BEGIN
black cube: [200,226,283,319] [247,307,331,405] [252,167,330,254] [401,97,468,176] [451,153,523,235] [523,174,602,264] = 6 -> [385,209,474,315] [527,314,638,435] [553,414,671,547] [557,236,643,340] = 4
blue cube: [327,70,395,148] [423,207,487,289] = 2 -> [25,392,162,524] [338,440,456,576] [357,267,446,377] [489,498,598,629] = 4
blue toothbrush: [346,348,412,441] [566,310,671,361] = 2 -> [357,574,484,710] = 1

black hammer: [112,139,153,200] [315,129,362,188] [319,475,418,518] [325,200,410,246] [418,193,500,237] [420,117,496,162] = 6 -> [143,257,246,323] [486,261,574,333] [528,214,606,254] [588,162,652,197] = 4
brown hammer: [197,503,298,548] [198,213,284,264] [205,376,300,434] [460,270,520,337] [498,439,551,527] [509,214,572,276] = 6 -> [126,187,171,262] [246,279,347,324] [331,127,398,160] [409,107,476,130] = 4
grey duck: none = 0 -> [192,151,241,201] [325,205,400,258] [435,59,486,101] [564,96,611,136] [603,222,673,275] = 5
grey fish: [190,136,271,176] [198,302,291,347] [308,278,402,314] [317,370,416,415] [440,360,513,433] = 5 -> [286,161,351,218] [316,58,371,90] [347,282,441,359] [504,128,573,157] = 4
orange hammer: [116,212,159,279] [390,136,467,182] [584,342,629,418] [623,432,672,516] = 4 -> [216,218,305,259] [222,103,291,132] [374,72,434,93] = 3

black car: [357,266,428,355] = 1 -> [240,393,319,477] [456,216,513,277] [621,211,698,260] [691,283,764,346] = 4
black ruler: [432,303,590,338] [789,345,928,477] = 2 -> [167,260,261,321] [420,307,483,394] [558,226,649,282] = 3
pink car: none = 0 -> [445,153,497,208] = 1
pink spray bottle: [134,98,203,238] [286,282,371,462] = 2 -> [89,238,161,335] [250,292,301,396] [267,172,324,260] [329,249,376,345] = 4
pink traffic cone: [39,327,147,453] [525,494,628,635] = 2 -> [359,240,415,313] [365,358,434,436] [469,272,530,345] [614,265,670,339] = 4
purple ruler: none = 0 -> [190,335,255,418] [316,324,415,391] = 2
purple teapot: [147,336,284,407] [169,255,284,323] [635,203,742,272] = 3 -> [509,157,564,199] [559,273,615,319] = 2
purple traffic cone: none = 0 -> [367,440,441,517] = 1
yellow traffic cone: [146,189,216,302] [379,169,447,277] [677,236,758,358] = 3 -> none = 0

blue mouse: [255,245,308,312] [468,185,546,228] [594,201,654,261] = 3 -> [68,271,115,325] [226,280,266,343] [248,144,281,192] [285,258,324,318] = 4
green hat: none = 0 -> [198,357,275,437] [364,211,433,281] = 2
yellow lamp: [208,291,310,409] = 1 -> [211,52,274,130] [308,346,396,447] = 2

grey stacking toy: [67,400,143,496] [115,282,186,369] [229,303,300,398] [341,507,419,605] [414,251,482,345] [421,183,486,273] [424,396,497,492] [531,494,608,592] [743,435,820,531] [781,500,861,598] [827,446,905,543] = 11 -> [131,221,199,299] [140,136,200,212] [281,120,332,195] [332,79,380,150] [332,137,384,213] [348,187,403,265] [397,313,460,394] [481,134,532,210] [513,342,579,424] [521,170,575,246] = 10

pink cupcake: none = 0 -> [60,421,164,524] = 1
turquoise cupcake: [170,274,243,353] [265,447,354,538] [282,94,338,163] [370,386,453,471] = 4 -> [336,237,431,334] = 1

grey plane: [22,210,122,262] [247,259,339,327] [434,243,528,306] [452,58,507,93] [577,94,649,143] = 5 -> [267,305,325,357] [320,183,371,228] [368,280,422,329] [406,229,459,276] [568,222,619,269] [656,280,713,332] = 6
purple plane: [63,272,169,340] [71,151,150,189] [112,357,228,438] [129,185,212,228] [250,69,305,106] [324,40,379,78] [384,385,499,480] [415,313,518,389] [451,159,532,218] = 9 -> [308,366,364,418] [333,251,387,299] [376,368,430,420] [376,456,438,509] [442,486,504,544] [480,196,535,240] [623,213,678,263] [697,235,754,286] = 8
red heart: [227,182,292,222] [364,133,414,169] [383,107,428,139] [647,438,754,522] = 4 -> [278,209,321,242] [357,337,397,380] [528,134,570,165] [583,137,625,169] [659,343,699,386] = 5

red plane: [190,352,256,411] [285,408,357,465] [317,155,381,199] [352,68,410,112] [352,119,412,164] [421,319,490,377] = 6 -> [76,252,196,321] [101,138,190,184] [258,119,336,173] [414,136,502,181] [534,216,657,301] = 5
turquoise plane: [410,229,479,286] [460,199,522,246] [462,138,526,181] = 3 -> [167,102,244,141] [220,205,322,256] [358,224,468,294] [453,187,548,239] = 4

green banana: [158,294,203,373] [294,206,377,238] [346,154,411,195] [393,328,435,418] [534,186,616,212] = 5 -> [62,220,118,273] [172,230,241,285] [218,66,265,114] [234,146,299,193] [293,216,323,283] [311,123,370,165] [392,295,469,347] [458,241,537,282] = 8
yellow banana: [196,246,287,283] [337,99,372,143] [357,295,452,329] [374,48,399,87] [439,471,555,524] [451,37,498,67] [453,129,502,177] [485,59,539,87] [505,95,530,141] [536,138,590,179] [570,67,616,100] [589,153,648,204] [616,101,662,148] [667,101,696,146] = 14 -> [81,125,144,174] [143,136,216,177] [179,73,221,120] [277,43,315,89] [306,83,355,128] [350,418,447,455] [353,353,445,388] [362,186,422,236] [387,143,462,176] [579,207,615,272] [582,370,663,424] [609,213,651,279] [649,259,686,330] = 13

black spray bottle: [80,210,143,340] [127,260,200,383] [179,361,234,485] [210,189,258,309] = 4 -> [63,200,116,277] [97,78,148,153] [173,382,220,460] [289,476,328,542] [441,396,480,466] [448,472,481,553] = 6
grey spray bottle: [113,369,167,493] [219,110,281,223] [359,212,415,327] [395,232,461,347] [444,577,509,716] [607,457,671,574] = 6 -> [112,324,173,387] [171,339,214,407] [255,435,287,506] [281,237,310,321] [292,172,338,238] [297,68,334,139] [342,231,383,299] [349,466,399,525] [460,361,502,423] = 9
END
# EXERCISE AIM:
Repeat every record, keeping each line exactly as it is.

# SOLVED PROBLEM:
black cube: [200,226,283,319] [247,307,331,405] [252,167,330,254] [401,97,468,176] [451,153,523,235] [523,174,602,264] = 6 -> [385,209,474,315] [527,314,638,435] [553,414,671,547] [557,236,643,340] = 4
blue cube: [327,70,395,148] [423,207,487,289] = 2 -> [25,392,162,524] [338,440,456,576] [357,267,446,377] [489,498,598,629] = 4
blue toothbrush: [346,348,412,441] [566,310,671,361] = 2 -> [357,574,484,710] = 1

black hammer: [112,139,153,200] [315,129,362,188] [319,475,418,518] [325,200,410,246] [418,193,500,237] [420,117,496,162] = 6 -> [143,257,246,323] [486,261,574,333] [528,214,606,254] [588,162,652,197] = 4
brown hammer: [197,503,298,548] [198,213,284,264] [205,376,300,434] [460,270,520,337] [498,439,551,527] [509,214,572,276] = 6 -> [126,187,171,262] [246,279,347,324] [331,127,398,160] [409,107,476,130] = 4
grey duck: none = 0 -> [192,151,241,201] [325,205,400,258] [435,59,486,101] [564,96,611,136] [603,222,673,275] = 5
grey fish: [190,136,271,176] [198,302,291,347] [308,278,402,314] [317,370,416,415] [440,360,513,433] = 5 -> [286,161,351,218] [316,58,371,90] [347,282,441,359] [504,128,573,157] = 4
orange hammer: [116,212,159,279] [390,136,467,182] [584,342,629,418] [623,432,672,516] = 4 -> [216,218,305,259] [222,103,291,132] [374,72,434,93] = 3

black car: [357,266,428,355] = 1 -> [240,393,319,477] [456,216,513,277] [621,211,698,260] [691,283,764,346] = 4
black ruler: [432,303,590,338] [789,345,928,477] = 2 -> [167,260,261,321] [420,307,483,394] [558,226,649,282] = 3
pink car: none = 0 -> [445,153,497,208] = 1
pink spray bottle: [134,98,203,238] [286,282,371,462] = 2 -> [89,238,161,335] [250,292,301,396] [267,172,324,260] [329,249,376,345] = 4
pink traffic cone: [39,327,147,453] [525,494,628,635] = 2 -> [359,240,415,313] [365,358,434,436] [469,272,530,345] [614,265,670,339] = 4
purple ruler: none = 0 -> [190,335,255,418] [316,324,415,391] = 2
purple teapot: [147,336,284,407] [169,255,284,323] [635,203,742,272] = 3 -> [509,157,564,199] [559,273,615,319] = 2
purple traffic cone: none = 0 -> [367,440,441,517] = 1
yellow traffic cone: [146,189,216,302] [379,169,447,277] [677,236,758,358] = 3 -> none = 0

blue mouse: [255,245,308,312] [468,185,546,228] [594,201,654,261] = 3 -> [68,271,115,325] [226,280,266,343] [248,144,281,192] [285,258,324,318] = 4
green hat: none = 0 -> [198,357,275,437] [364,211,433,281] = 2
yellow lamp: [208,291,310,409] = 1 -> [211,52,274,130] [308,346,396,447] = 2

grey stacking toy: [67,400,143,496] [115,282,186,369] [229,303,300,398] [341,507,419,605] [414,251,482,345] [421,183,486,273] [424,396,497,492] [531,494,608,592] [743,435,820,531] [781,500,861,598] [827,446,905,543] = 11 -> [131,221,199,299] [140,136,200,212] [281,120,332,195] [332,79,380,150] [332,137,384,213] [348,187,403,265] [397,313,460,394] [481,134,532,210] [513,342,579,424] [521,170,575,246] = 10

pink cupcake: none = 0 -> [60,421,164,524] = 1
turquoise cupcake: [170,274,243,353] [265,447,354,538] [282,94,338,163] [370,386,453,471] = 4 -> [336,237,431,334] = 1

grey plane: [22,210,122,262] [247,259,339,327] [434,243,528,306] [452,58,507,93] [577,94,649,143] = 5 -> [267,305,325,357] [320,183,371,228] [368,280,422,329] [406,229,459,276] [568,222,619,269] [656,280,713,332] = 6
purple plane: [63,272,169,340] [71,151,150,189] [112,357,228,438] [129,185,212,228] [250,69,305,106] [324,40,379,78] [384,385,499,480] [415,313,518,389] [451,159,532,218] = 9 -> [308,366,364,418] [333,251,387,299] [376,368,430,420] [376,456,438,509] [442,486,504,544] [480,196,535,240] [623,213,678,263] [697,235,754,286] = 8
red heart: [227,182,292,222] [364,133,414,169] [383,107,428,139] [647,438,754,522] = 4 -> [278,209,321,242] [357,337,397,380] [528,134,570,165] [583,137,625,169] [659,343,699,386] = 5

red plane: [190,352,256,411] [285,408,357,465] [317,155,381,199] [352,68,410,112] [352,119,412,164] [421,319,490,377] = 6 -> [76,252,196,321] [101,138,190,184] [258,119,336,173] [414,136,502,181] [534,216,657,301] = 5
turquoise plane: [410,229,479,286] [460,199,522,246] [462,138,526,181] = 3 -> [167,102,244,141] [220,205,322,256] [358,224,468,294] [453,187,548,239] = 4

green banana: [158,294,203,373] [294,206,377,238] [346,154,411,195] [393,328,435,418] [534,186,616,212] = 5 -> [62,220,118,273] [172,230,241,285] [218,66,265,114] [234,146,299,193] [293,216,323,283] [311,123,370,165] [392,295,469,347] [458,241,537,282] = 8
yellow banana: [196,246,287,283] [337,99,372,143] [357,295,452,329] [374,48,399,87] [439,471,555,524] [451,37,498,67] [453,129,502,177] [485,59,539,87] [505,95,530,141] [536,138,590,179] [570,67,616,100] [589,153,648,204] [616,101,662,148] [667,101,696,146] = 14 -> [81,125,144,174] [143,136,216,177] [179,73,221,120] [277,43,315,89] [306,83,355,128] [350,418,447,455] [353,353,445,388] [362,186,422,236] [387,143,462,176] [579,207,615,272] [582,370,663,424] [609,213,651,279] [649,259,686,330] = 13

black spray bottle: [80,210,143,340] [127,260,200,383] [179,361,234,485] [210,189,258,309] = 4 -> [63,200,116,277] [97,78,148,153] [173,382,220,460] [289,476,328,542] [441,396,480,466] [448,472,481,553] = 6
grey spray bottle: [113,369,167,493] [219,110,281,223] [359,212,415,327] [395,232,461,347] [444,577,509,716] [607,457,671,574] = 6 -> [112,324,173,387] [171,339,214,407] [255,435,287,506] [281,237,310,321] [292,172,338,238] [297,68,334,139] [342,231,383,299] [349,466,399,525] [460,361,502,423] = 9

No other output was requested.